Work required: Return the lines below word for word, leaving out the pictures.

Records supplied:
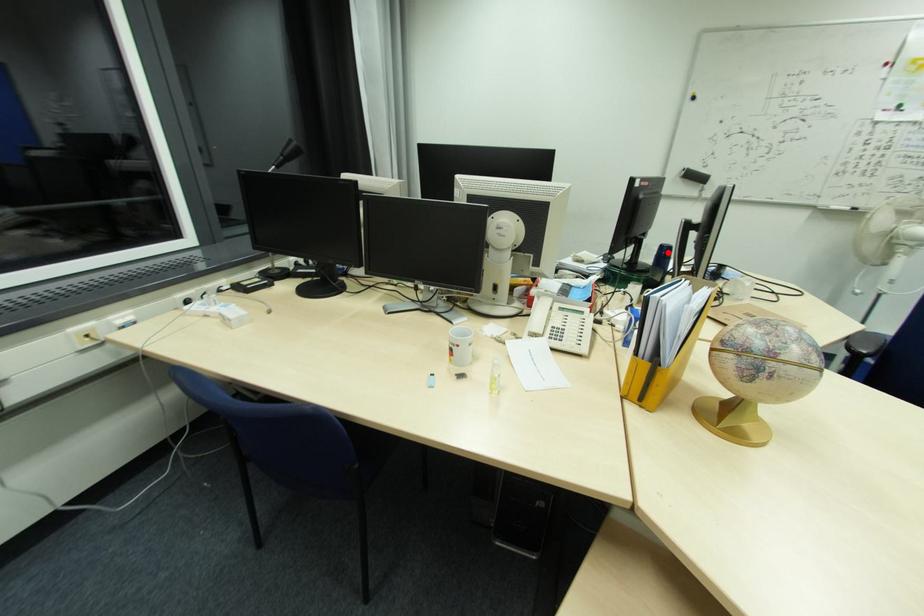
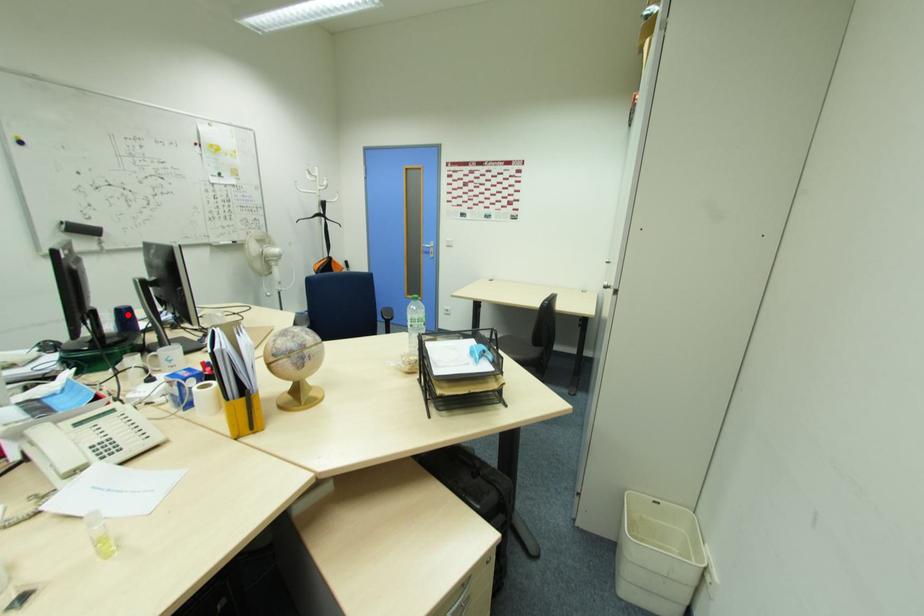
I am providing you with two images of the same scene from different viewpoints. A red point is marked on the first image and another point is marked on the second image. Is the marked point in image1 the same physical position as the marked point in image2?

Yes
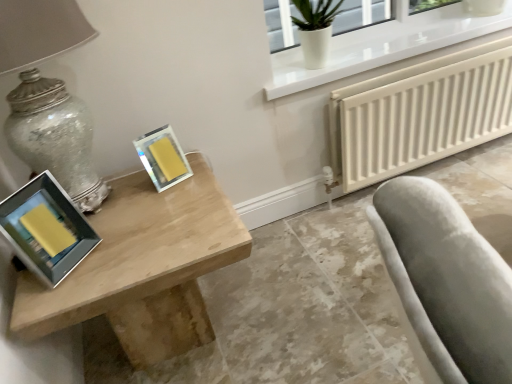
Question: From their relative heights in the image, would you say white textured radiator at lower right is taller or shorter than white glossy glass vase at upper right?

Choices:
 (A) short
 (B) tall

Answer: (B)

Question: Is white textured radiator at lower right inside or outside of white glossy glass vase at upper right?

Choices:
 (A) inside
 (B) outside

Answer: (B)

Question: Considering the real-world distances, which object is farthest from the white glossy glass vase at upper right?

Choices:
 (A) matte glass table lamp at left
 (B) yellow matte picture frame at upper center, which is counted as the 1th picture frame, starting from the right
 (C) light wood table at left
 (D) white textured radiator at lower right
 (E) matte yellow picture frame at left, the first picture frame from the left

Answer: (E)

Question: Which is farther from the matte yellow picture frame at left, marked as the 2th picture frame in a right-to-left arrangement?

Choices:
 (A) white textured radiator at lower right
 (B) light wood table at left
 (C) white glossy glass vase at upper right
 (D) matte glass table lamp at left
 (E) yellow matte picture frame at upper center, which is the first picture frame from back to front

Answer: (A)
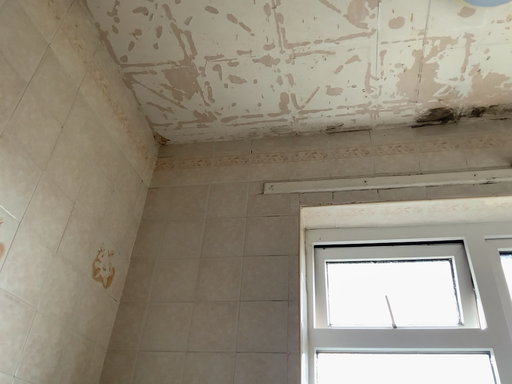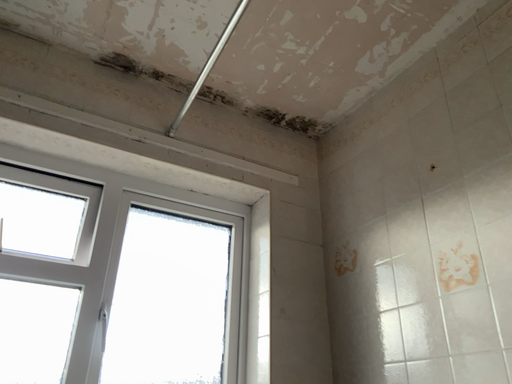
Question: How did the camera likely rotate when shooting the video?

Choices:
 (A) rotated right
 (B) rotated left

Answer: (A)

Result of the task:
I am providing you with two images of the same scene from different viewpoints. A red point is marked on the first image and another point is marked on the second image. Is the marked point in image1 the same physical position as the marked point in image2?

Yes
Question: From their relative heights in the image, would you say white textured radiator at lower right is taller or shorter than white glossy glass vase at upper right?

Choices:
 (A) short
 (B) tall

Answer: (B)

Question: Is white textured radiator at lower right inside or outside of white glossy glass vase at upper right?

Choices:
 (A) inside
 (B) outside

Answer: (B)

Question: Considering the real-world distances, which object is farthest from the white glossy glass vase at upper right?

Choices:
 (A) matte glass table lamp at left
 (B) yellow matte picture frame at upper center, which is counted as the 1th picture frame, starting from the right
 (C) light wood table at left
 (D) white textured radiator at lower right
 (E) matte yellow picture frame at left, the first picture frame from the left

Answer: (E)

Question: Which is farther from the matte yellow picture frame at left, marked as the 2th picture frame in a right-to-left arrangement?

Choices:
 (A) white textured radiator at lower right
 (B) light wood table at left
 (C) white glossy glass vase at upper right
 (D) matte glass table lamp at left
 (E) yellow matte picture frame at upper center, which is the first picture frame from back to front

Answer: (A)
Question: How did the camera likely rotate when shooting the video?

Choices:
 (A) rotated right
 (B) rotated left

Answer: (A)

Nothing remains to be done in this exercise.